- _Work instructions_: Copy every line of the entries that has the string "purple" in it.

(Scene change data)
****************************************
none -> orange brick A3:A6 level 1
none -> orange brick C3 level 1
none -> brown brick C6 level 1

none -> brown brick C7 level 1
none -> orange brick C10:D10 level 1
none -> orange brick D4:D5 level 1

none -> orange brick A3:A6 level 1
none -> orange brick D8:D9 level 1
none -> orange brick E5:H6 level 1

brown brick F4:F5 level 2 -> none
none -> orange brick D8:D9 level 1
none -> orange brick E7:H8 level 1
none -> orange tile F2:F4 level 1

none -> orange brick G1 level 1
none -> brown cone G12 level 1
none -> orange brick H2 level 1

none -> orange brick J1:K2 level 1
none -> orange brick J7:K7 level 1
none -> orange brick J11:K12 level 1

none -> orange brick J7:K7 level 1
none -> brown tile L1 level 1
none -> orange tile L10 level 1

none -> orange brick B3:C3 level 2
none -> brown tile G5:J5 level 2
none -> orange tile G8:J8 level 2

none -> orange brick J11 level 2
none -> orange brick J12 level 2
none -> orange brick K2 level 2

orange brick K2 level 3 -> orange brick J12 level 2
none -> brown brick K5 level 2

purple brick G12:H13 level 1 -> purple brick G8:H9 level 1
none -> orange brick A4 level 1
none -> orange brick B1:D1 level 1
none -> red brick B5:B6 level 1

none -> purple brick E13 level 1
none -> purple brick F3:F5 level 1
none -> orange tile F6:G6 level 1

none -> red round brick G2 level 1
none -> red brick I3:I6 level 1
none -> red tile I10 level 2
****************************************
- _Exercise result_:
purple brick G12:H13 level 1 -> purple brick G8:H9 level 1
none -> purple brick E13 level 1
none -> purple brick F3:F5 level 1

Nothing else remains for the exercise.